*PROVIDED RECORDS*
--- START ---
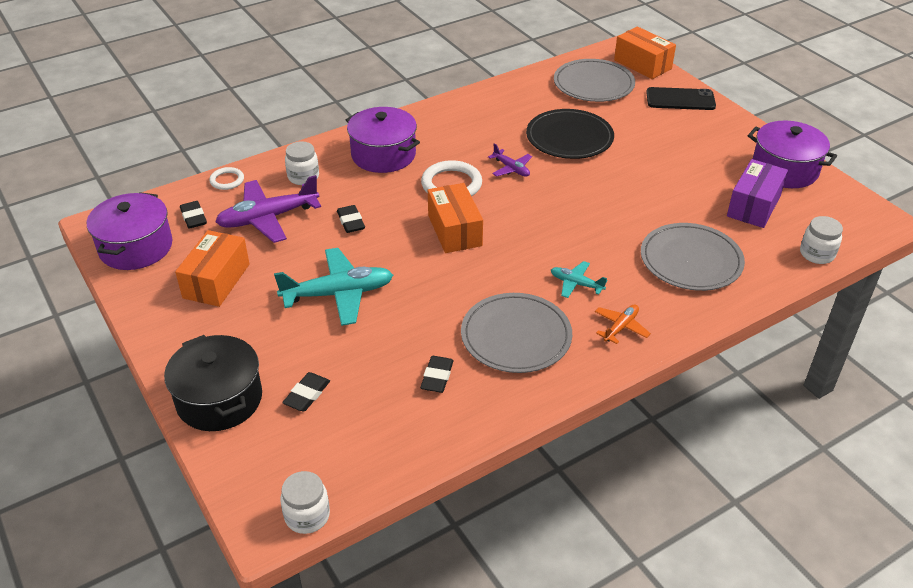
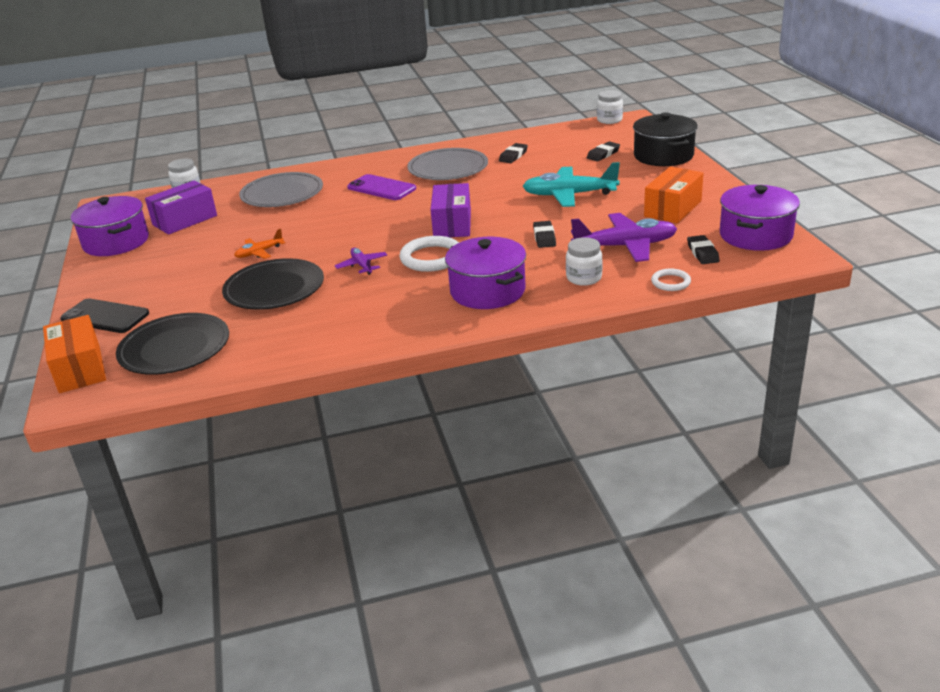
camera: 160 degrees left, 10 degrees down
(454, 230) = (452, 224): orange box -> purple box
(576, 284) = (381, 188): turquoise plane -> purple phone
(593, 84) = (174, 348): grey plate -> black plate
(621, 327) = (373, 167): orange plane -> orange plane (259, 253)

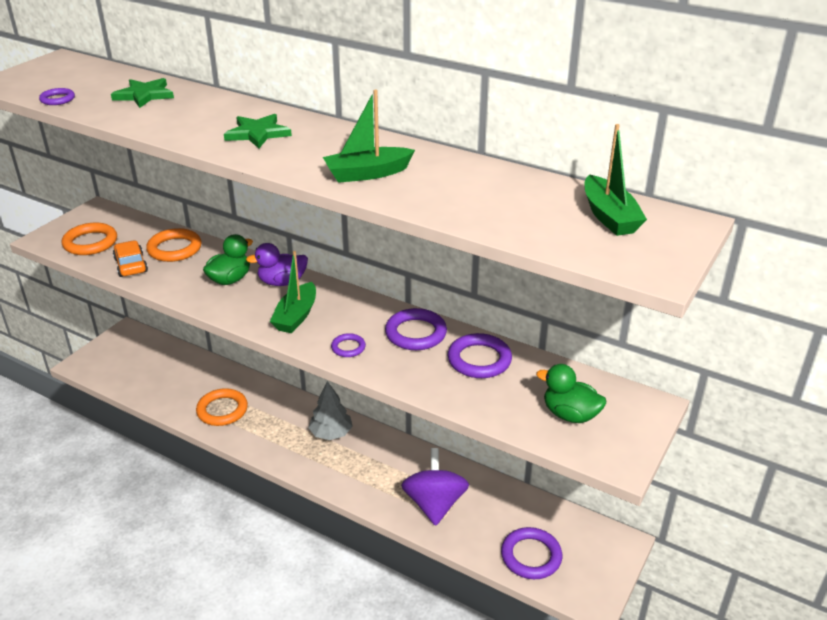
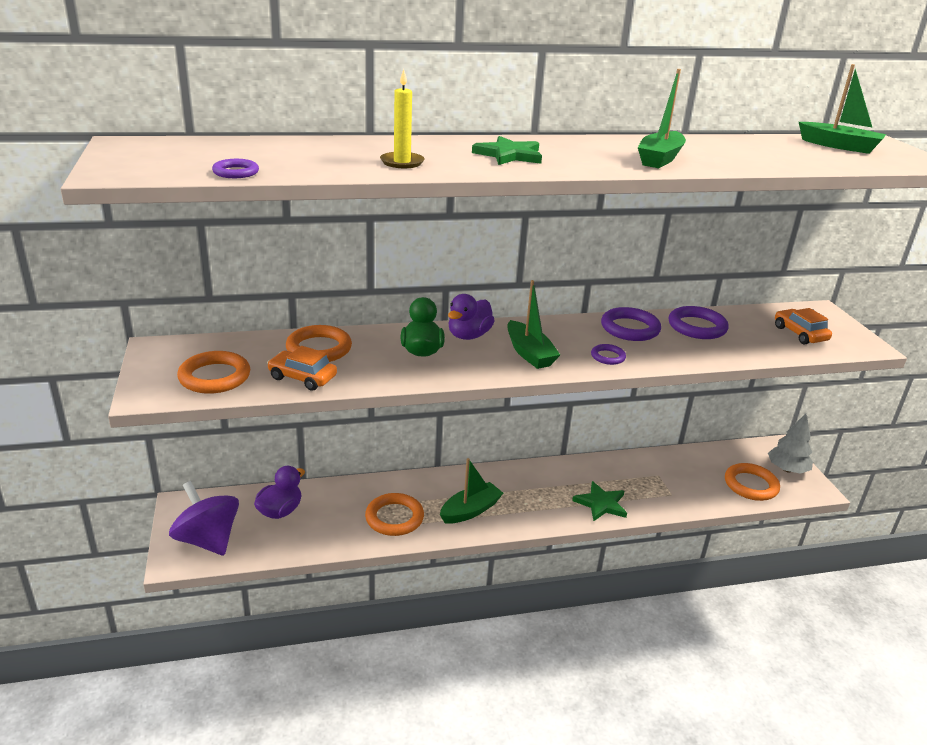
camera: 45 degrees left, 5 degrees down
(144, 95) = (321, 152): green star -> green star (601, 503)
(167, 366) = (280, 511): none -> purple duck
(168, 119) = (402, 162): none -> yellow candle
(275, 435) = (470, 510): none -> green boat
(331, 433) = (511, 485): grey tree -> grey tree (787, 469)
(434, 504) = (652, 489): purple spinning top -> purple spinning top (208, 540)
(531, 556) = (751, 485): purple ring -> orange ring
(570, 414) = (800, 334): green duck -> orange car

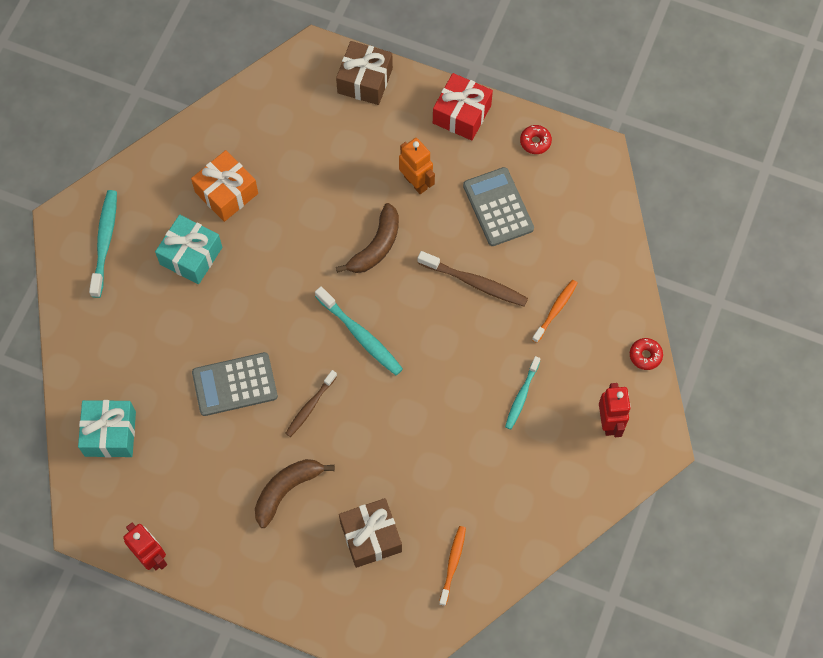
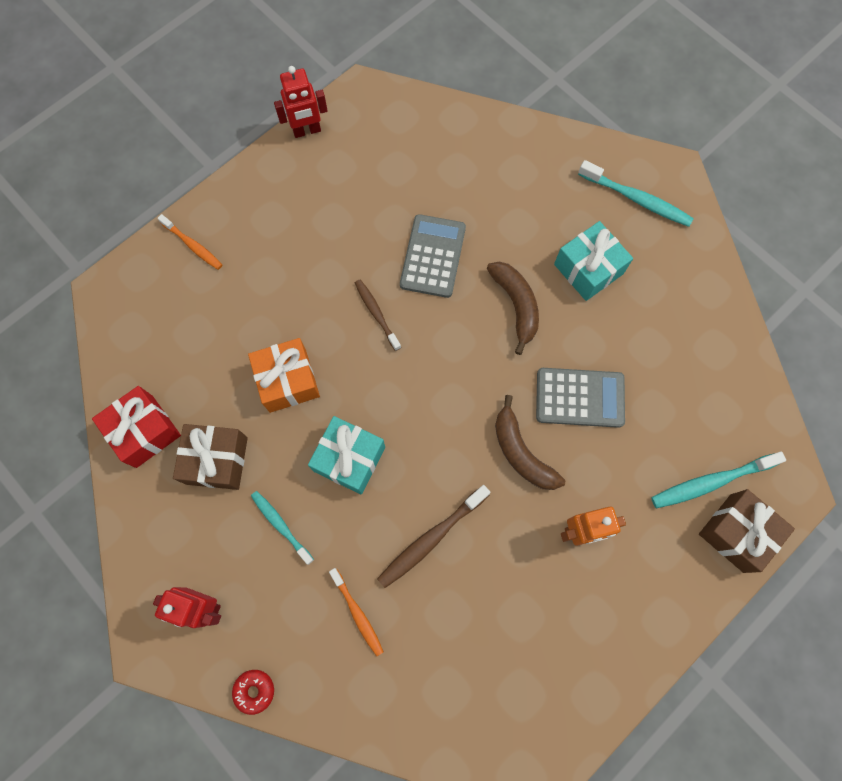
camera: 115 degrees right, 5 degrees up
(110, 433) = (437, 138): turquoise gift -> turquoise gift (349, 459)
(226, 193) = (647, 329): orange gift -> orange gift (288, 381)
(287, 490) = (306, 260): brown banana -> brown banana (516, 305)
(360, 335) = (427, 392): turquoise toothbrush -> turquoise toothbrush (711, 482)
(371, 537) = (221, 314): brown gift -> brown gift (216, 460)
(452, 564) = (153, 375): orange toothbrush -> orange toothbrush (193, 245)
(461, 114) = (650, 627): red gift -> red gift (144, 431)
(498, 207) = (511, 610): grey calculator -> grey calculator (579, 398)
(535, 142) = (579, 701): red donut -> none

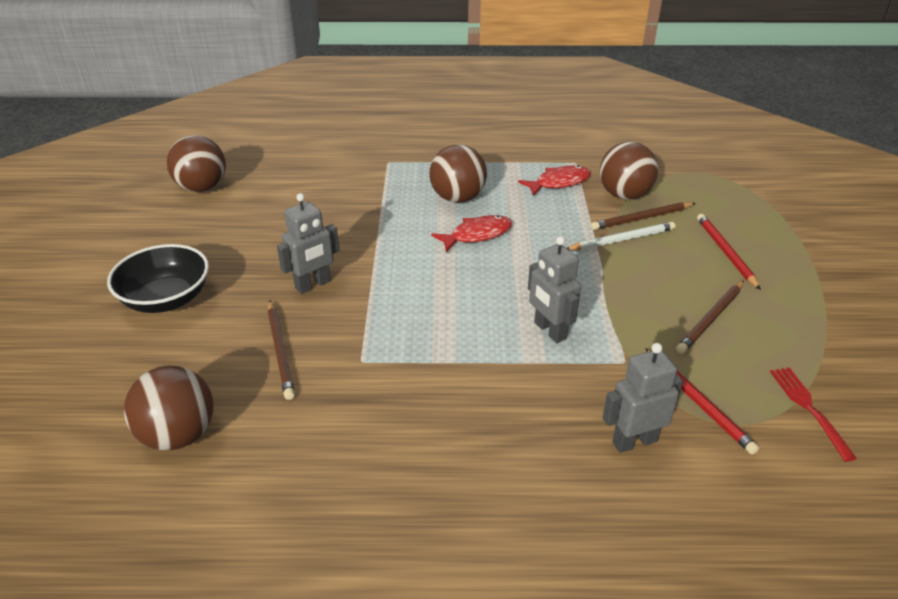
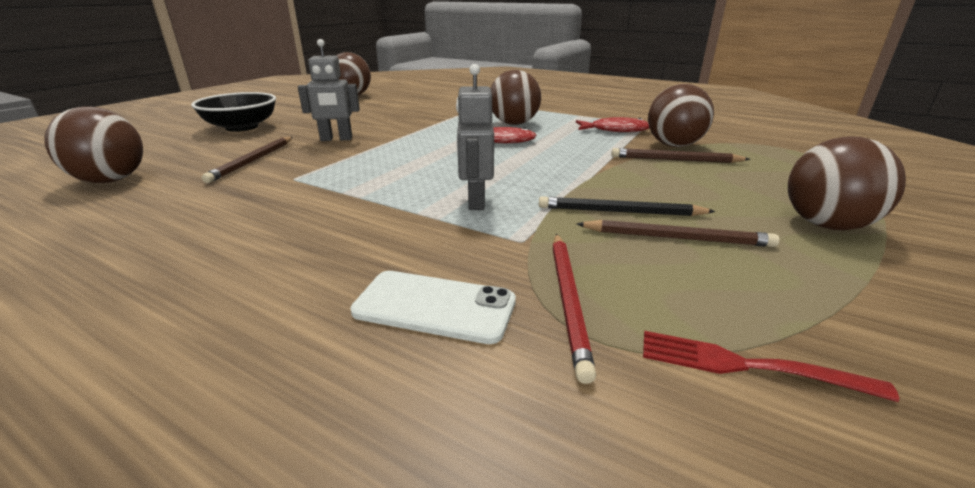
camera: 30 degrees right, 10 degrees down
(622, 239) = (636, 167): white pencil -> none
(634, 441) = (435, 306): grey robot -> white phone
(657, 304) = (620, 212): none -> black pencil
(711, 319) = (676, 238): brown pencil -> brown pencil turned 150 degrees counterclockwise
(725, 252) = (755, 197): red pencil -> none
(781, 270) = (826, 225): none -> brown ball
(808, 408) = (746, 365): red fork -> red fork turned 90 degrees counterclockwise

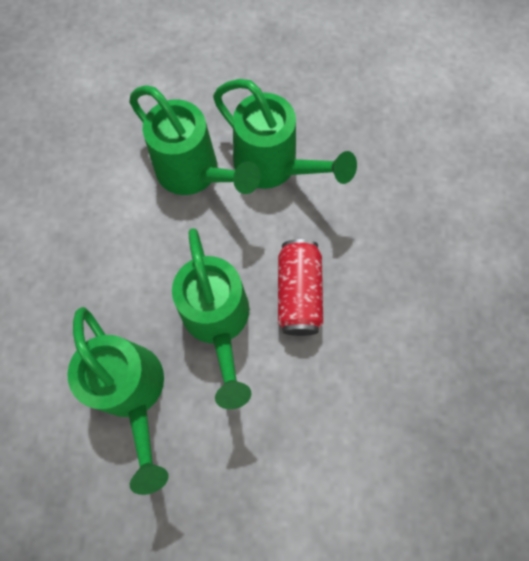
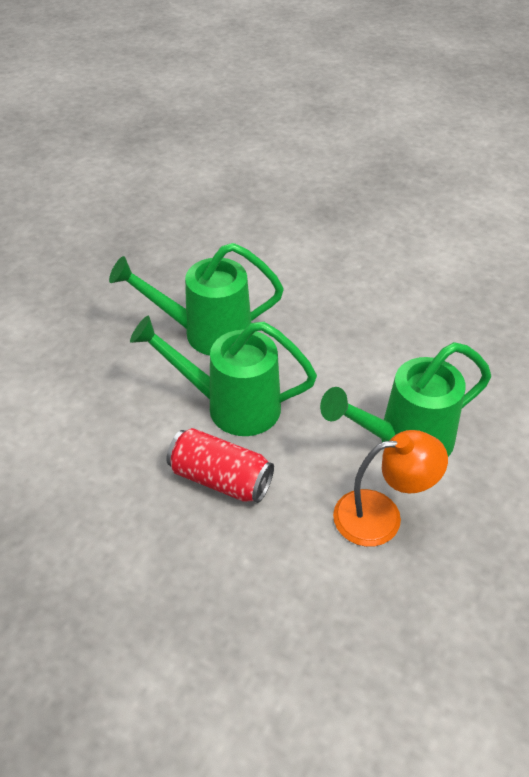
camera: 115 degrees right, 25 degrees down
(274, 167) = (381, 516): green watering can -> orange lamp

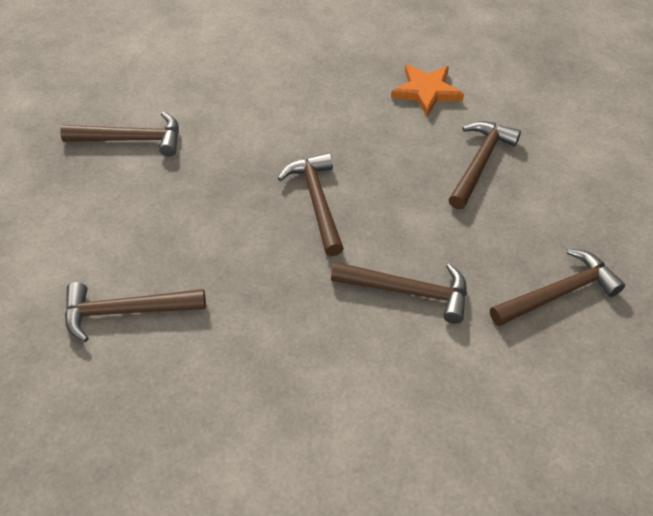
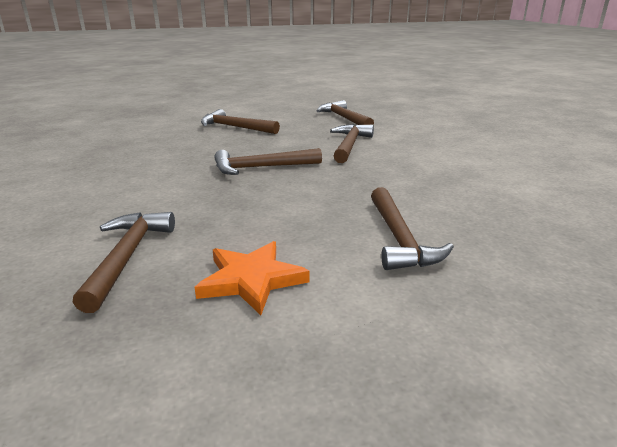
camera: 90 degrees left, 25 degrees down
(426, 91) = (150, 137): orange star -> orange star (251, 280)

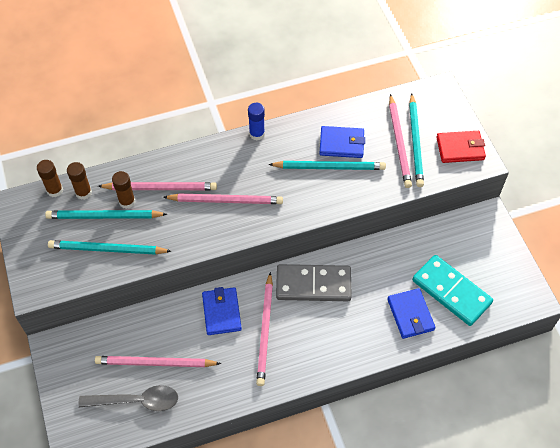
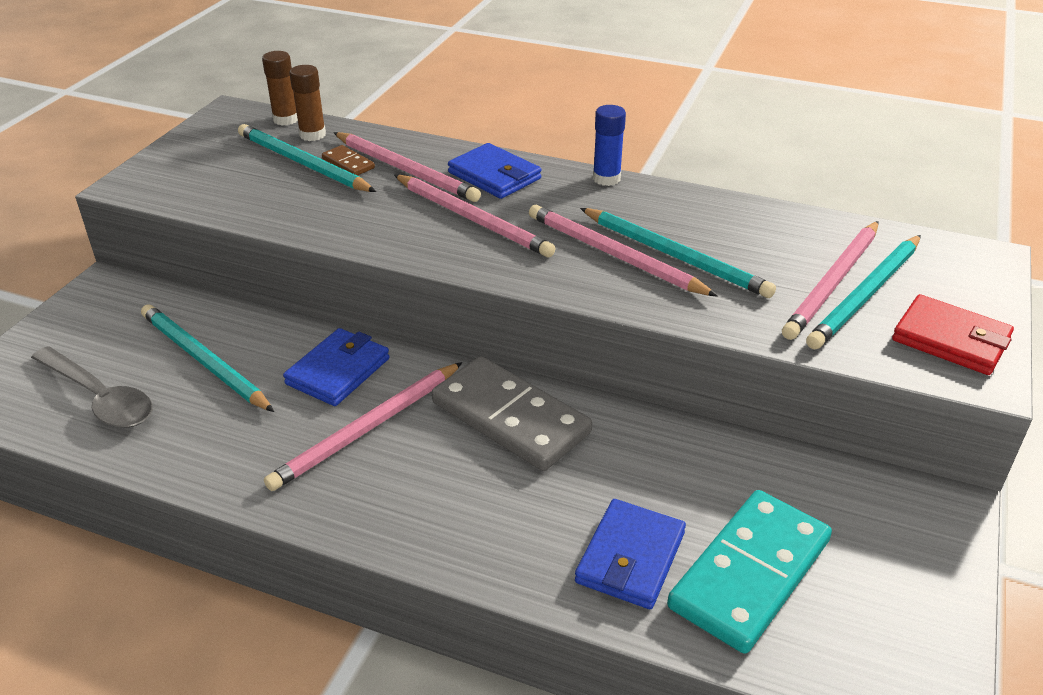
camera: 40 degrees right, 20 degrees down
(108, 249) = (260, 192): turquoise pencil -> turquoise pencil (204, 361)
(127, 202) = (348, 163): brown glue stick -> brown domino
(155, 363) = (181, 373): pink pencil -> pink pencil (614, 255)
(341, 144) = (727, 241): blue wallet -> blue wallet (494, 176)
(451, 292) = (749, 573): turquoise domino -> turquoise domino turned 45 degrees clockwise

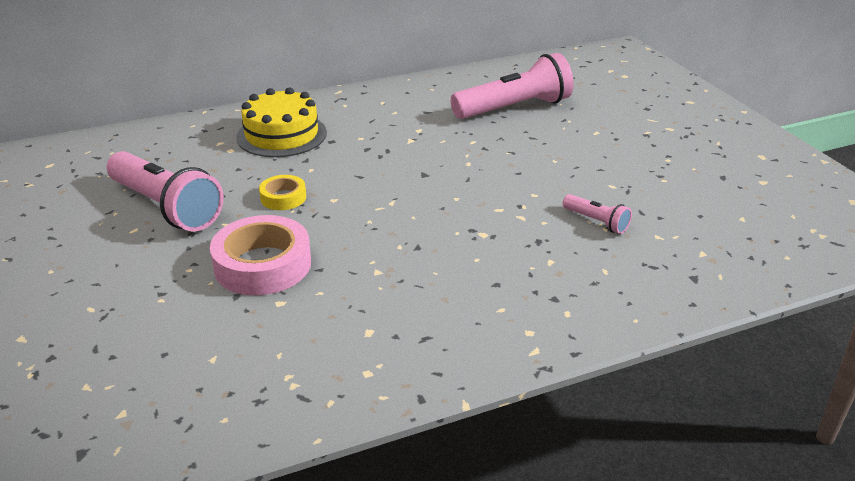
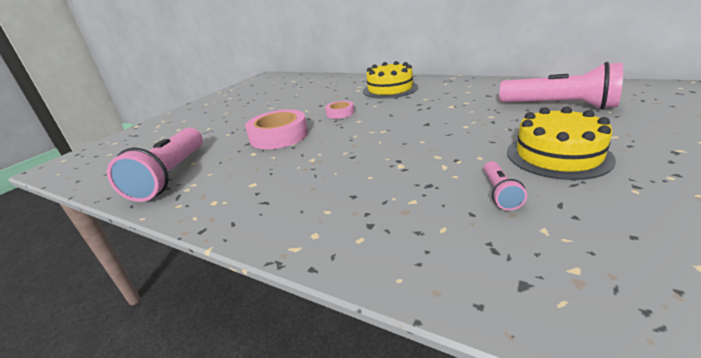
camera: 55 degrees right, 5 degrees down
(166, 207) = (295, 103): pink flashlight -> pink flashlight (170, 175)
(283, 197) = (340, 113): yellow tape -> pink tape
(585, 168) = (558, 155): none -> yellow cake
--- END ---
*YOUR INSTRUCTIONS*
State in a single number how many lines in the data include the word "down".

*ANSWER BOX*
7